- _PROBLEM DETAILS_
Reproduce every entry below word for word, omitting the pictures.

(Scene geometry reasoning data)
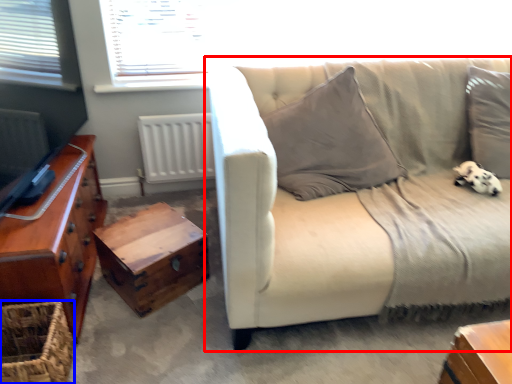
Question: Which object is further to the camera taking this photo, studio couch (highlighted by a red box) or basket (highlighted by a blue box)?

Choices:
 (A) studio couch
 (B) basket

Answer: (B)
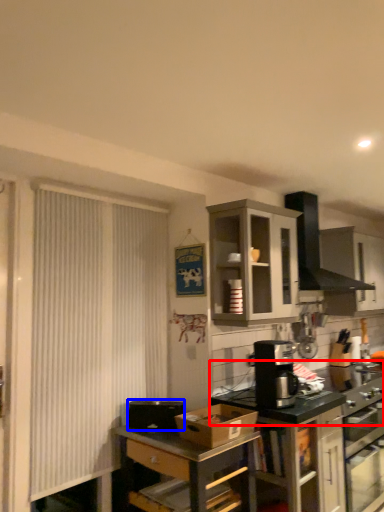
Question: Which object appears farthest to the camera in this image, countertop (highlighted by a red box) or appliance (highlighted by a blue box)?

Choices:
 (A) countertop
 (B) appliance

Answer: (A)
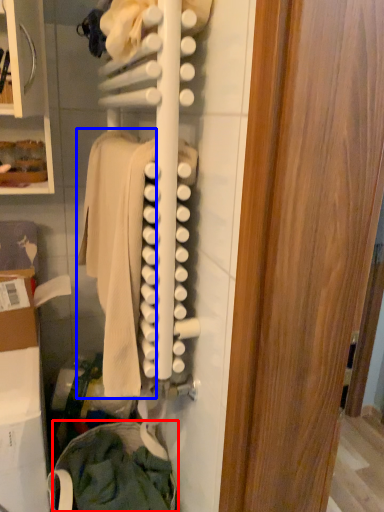
Question: Which object is closer to the camera taking this photo, clothing (highlighted by a red box) or clothing (highlighted by a blue box)?

Choices:
 (A) clothing
 (B) clothing

Answer: (B)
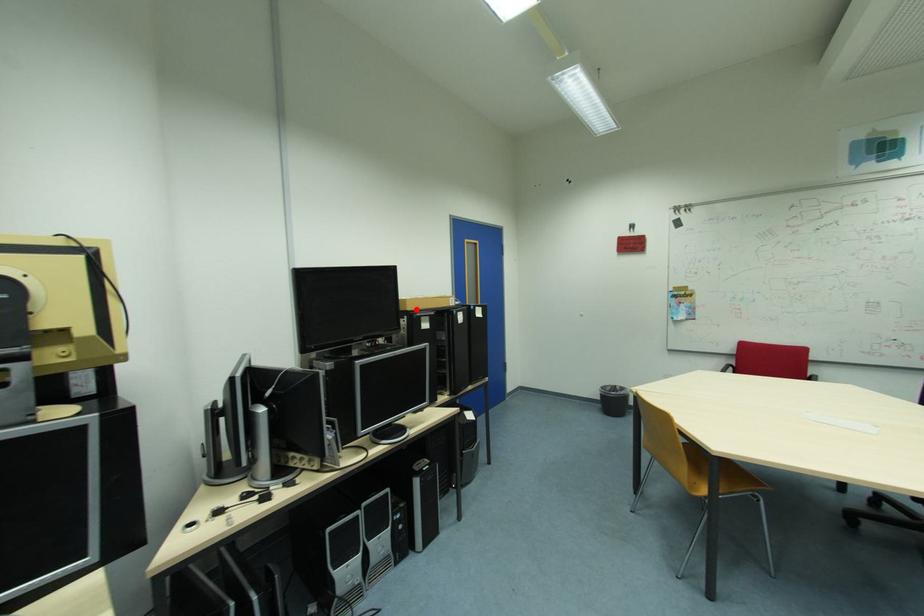
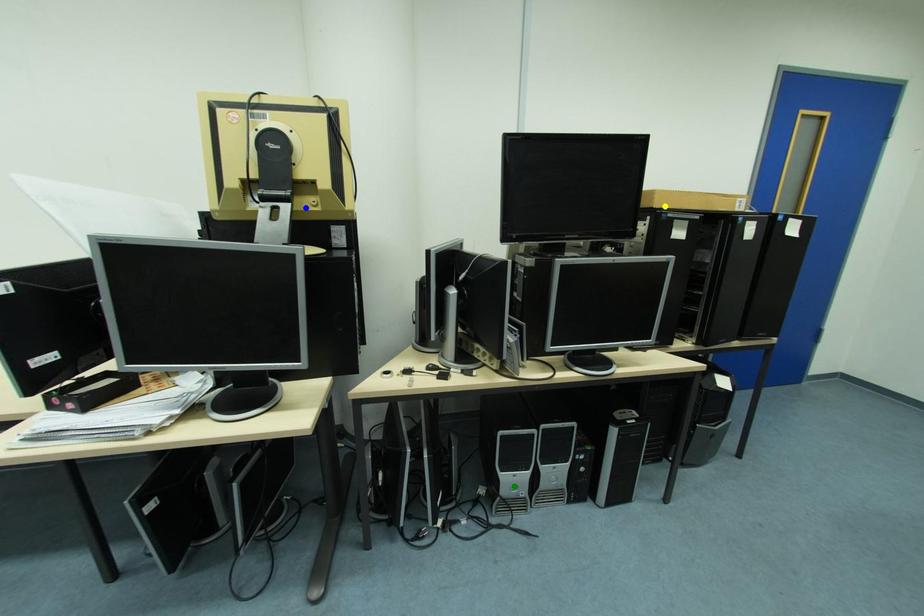
Question: I am providing you with two images of the same scene from different viewpoints. A red point is marked on the first image. You are given multiple points on the second image. Which point in image 2 is actually the same real-world point as the red point in image 1?

Choices:
 (A) blue point
 (B) green point
 (C) yellow point

Answer: (C)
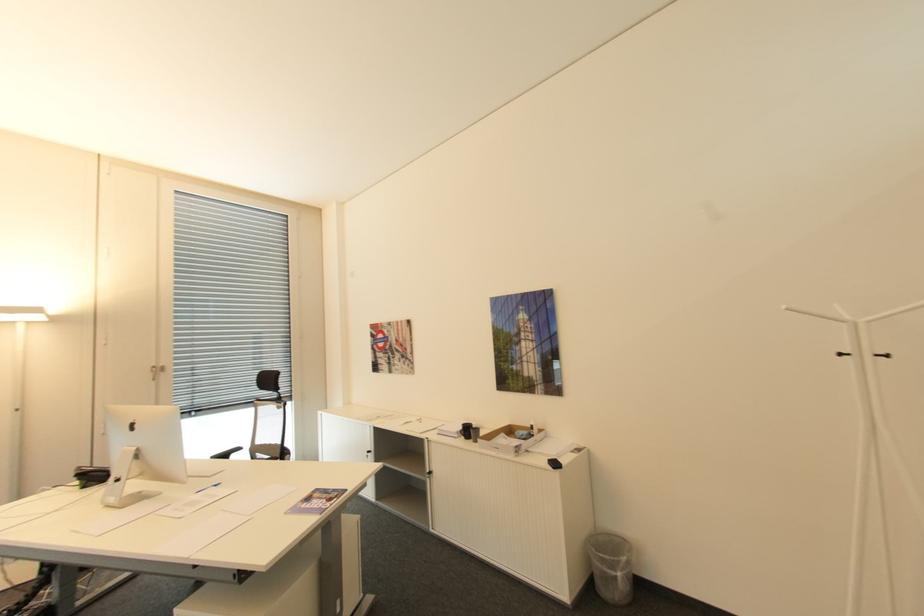
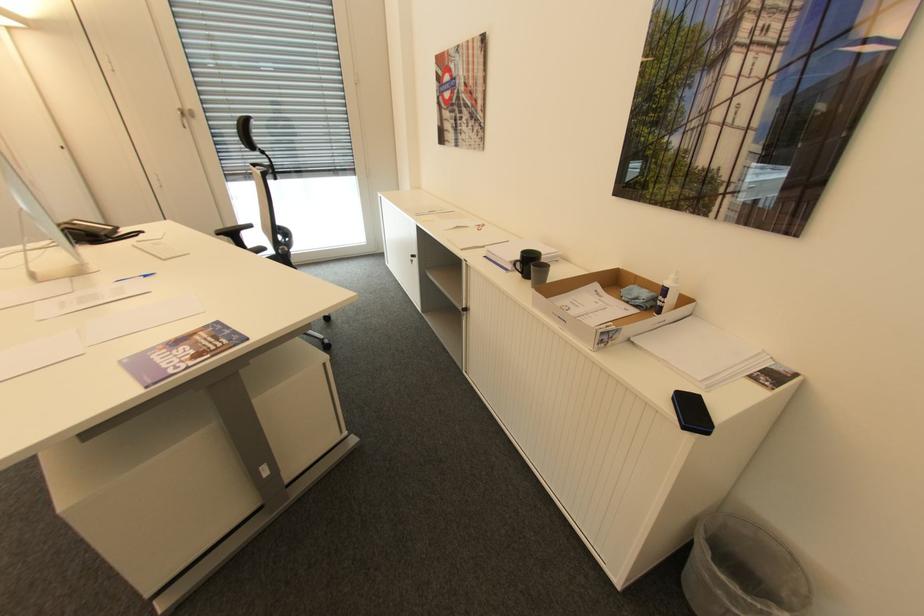
Where in the second image is the point corresponding to (x=481, y=430) from the first image?

(550, 268)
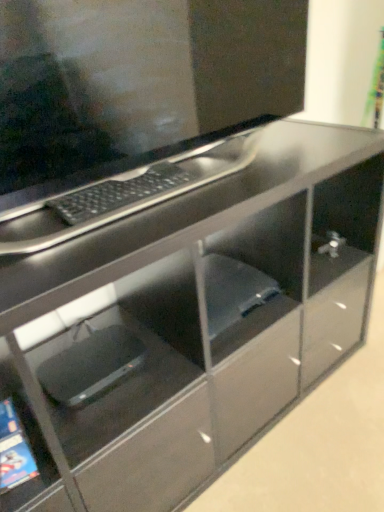
This screenshot has width=384, height=512. Identify the location of free point to the right of black matte keyboard at upper center. (219, 184).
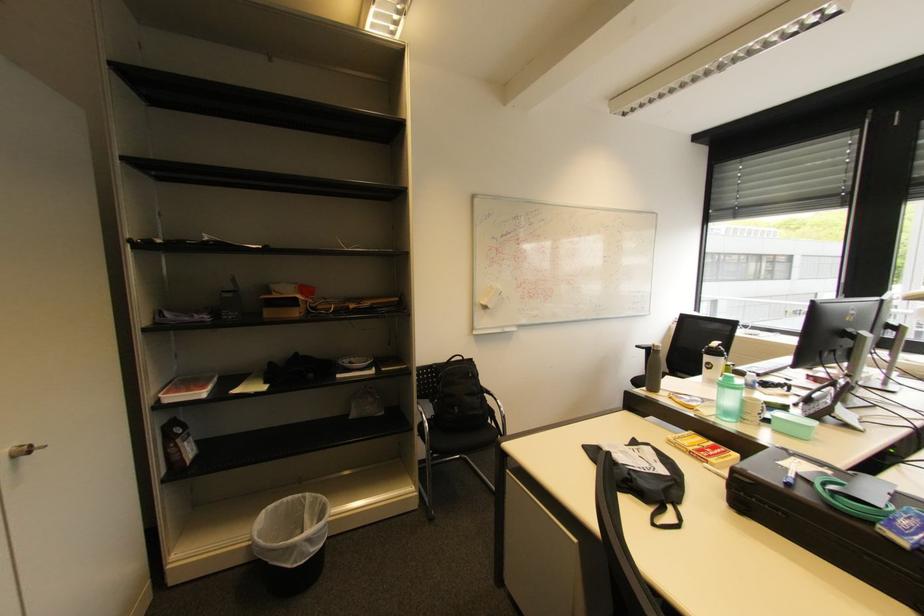
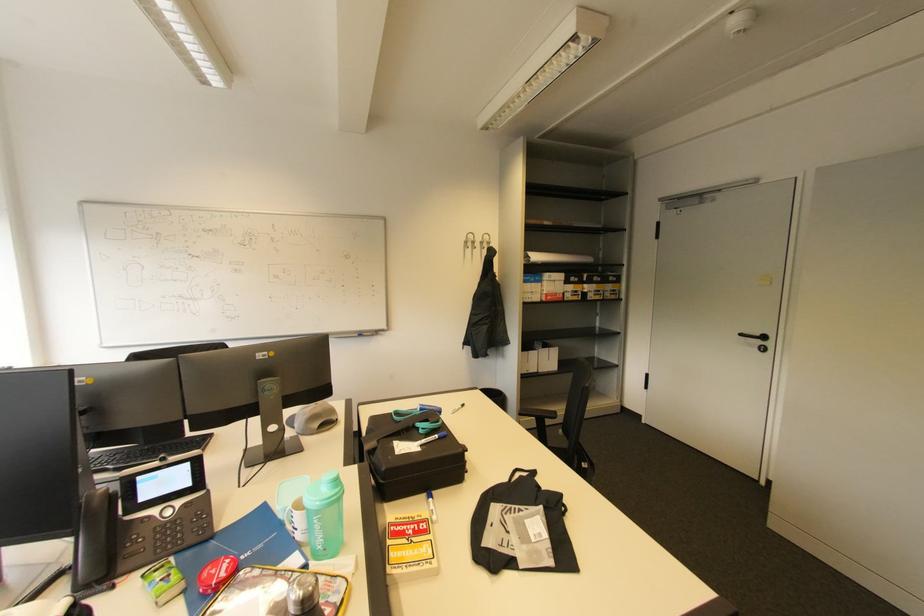
The point at (795,476) is marked in the first image. Where is the corresponding point in the second image?

(441, 437)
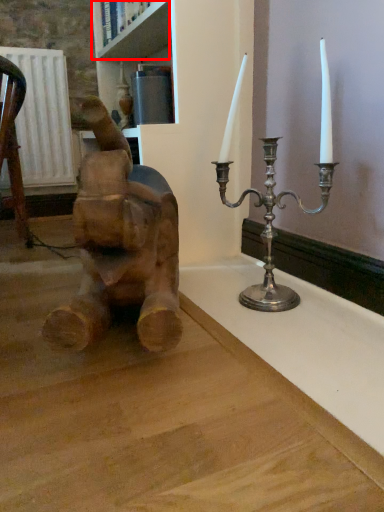
Question: Where is shelf (annotated by the red box) located in relation to statue (sculpture) in the image?

Choices:
 (A) right
 (B) left

Answer: (B)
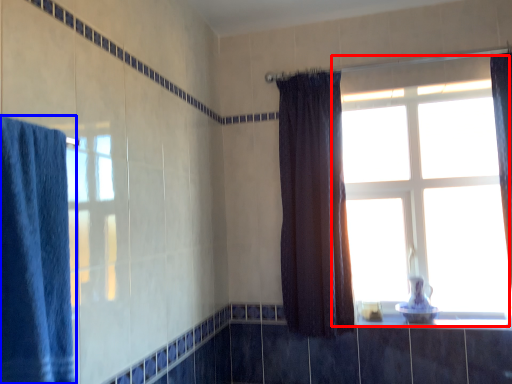
Question: Among these objects, which one is nearest to the camera, window (highlighted by a red box) or curtain (highlighted by a blue box)?

Choices:
 (A) window
 (B) curtain

Answer: (B)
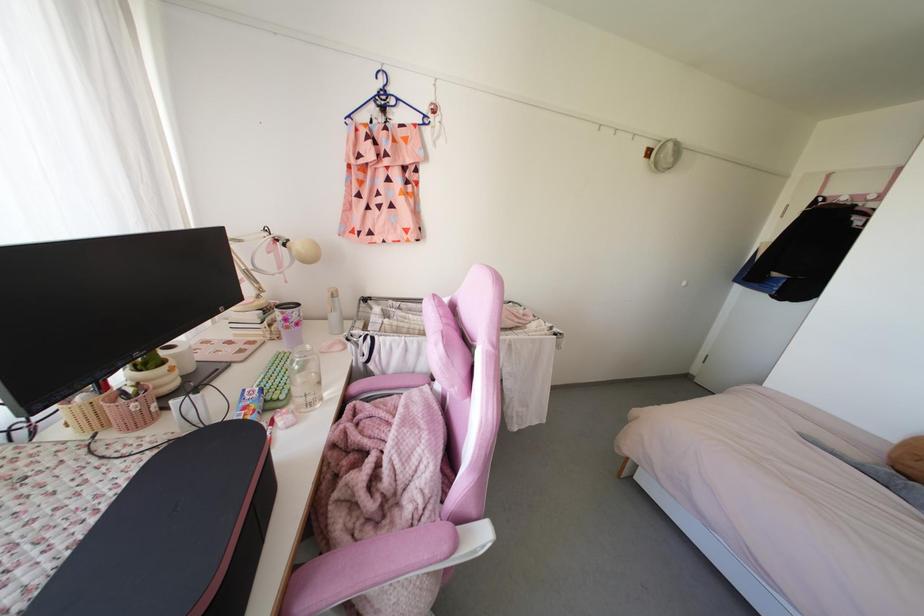
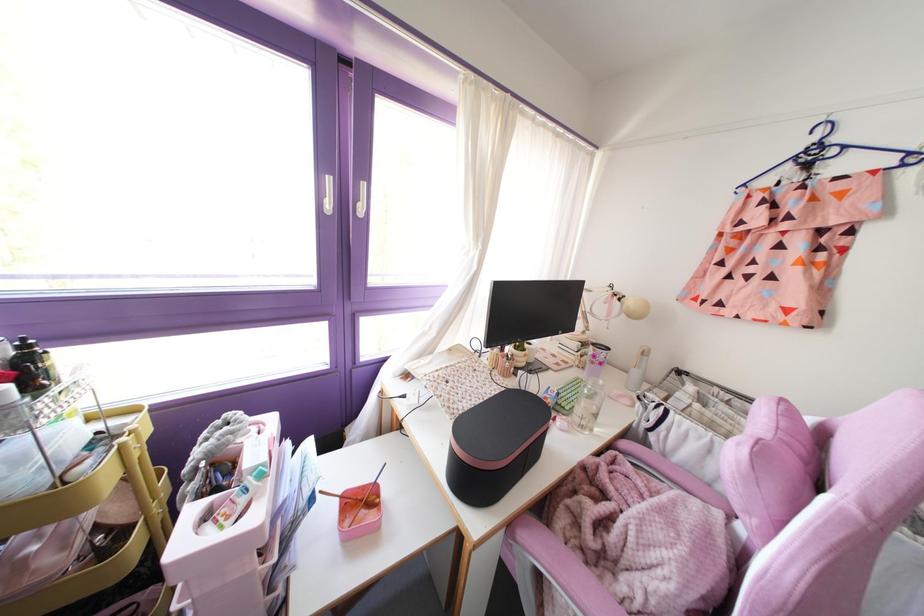
Where in the second image is the point corresponding to point 426,121 from the first image?

(913, 159)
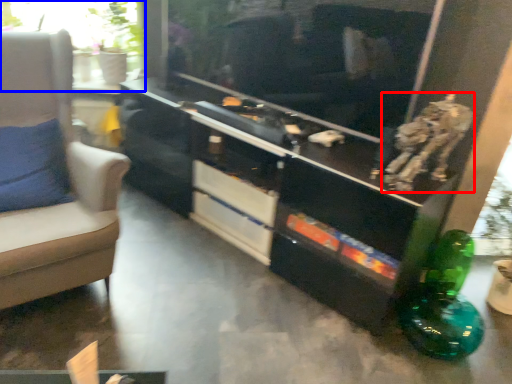
Question: Which object appears farthest to the camera in this image, animal (highlighted by a red box) or window (highlighted by a blue box)?

Choices:
 (A) animal
 (B) window

Answer: (B)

- _TASK SOLUTION_
Question: Which object is further to the camera taking this photo, studio couch (highlighted by a red box) or basket (highlighted by a blue box)?

Choices:
 (A) studio couch
 (B) basket

Answer: (B)
Question: Which object appears farthest to the camera in this image, countertop (highlighted by a red box) or appliance (highlighted by a blue box)?

Choices:
 (A) countertop
 (B) appliance

Answer: (A)
Question: Which object is closer to the camera taking this photo, clothing (highlighted by a red box) or clothing (highlighted by a blue box)?

Choices:
 (A) clothing
 (B) clothing

Answer: (B)
Question: I am providing you with two images of the same scene from different viewpoints. A red point is marked on the first image. You are given multiple points on the second image. Which point in image 2 is actually the same real-world point as the red point in image 1?

Choices:
 (A) blue point
 (B) green point
 (C) yellow point

Answer: (C)
Where in the second image is the point corresponding to (x=481, y=430) from the first image?

(550, 268)
This screenshot has width=384, height=512. Identify the location of free point to the right of black matte keyboard at upper center. (219, 184).
The point at (795,476) is marked in the first image. Where is the corresponding point in the second image?

(441, 437)
Question: Where is shelf (annotated by the red box) located in relation to statue (sculpture) in the image?

Choices:
 (A) right
 (B) left

Answer: (B)
Question: Among these objects, which one is nearest to the camera, window (highlighted by a red box) or curtain (highlighted by a blue box)?

Choices:
 (A) window
 (B) curtain

Answer: (B)
Where in the second image is the point corresponding to point 426,121 from the first image?

(913, 159)
Question: Which object appears farthest to the camera in this image, animal (highlighted by a red box) or window (highlighted by a blue box)?

Choices:
 (A) animal
 (B) window

Answer: (B)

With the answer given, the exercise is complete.